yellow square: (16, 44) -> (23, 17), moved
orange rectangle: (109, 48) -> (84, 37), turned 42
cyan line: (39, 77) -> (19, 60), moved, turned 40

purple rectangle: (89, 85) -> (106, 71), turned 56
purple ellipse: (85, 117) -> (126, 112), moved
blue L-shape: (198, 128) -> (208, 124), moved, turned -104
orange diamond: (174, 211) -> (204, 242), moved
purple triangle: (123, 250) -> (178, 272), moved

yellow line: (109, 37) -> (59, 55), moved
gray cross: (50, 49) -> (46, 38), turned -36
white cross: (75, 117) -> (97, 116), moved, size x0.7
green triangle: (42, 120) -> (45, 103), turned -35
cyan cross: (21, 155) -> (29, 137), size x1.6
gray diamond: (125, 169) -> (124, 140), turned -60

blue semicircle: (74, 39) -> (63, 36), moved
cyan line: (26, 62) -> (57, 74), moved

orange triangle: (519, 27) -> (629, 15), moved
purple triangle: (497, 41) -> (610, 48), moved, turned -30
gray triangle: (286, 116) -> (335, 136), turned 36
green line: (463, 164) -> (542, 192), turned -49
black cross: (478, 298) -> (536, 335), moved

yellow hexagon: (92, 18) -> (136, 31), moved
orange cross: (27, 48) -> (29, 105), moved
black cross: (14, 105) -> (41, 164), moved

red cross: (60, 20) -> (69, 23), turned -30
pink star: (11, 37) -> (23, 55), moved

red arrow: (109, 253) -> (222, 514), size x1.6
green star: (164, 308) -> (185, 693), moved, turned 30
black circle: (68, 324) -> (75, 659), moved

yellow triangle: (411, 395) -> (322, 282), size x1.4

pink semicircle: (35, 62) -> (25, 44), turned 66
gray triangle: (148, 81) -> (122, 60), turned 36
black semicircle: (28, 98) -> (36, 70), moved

** TASK STATEMENT **
Of the lines above, output exactly those from the line bearing "cyan line: (26, 62) -> (57, 74), moved" through the line bearing "gray triangle: (148, 81)", inclusive.

** SOLUTION FOR THIS EXERCISE **
cyan line: (26, 62) -> (57, 74), moved

orange triangle: (519, 27) -> (629, 15), moved
purple triangle: (497, 41) -> (610, 48), moved, turned -30
gray triangle: (286, 116) -> (335, 136), turned 36
green line: (463, 164) -> (542, 192), turned -49
black cross: (478, 298) -> (536, 335), moved

yellow hexagon: (92, 18) -> (136, 31), moved
orange cross: (27, 48) -> (29, 105), moved
black cross: (14, 105) -> (41, 164), moved

red cross: (60, 20) -> (69, 23), turned -30
pink star: (11, 37) -> (23, 55), moved

red arrow: (109, 253) -> (222, 514), size x1.6
green star: (164, 308) -> (185, 693), moved, turned 30
black circle: (68, 324) -> (75, 659), moved

yellow triangle: (411, 395) -> (322, 282), size x1.4

pink semicircle: (35, 62) -> (25, 44), turned 66
gray triangle: (148, 81) -> (122, 60), turned 36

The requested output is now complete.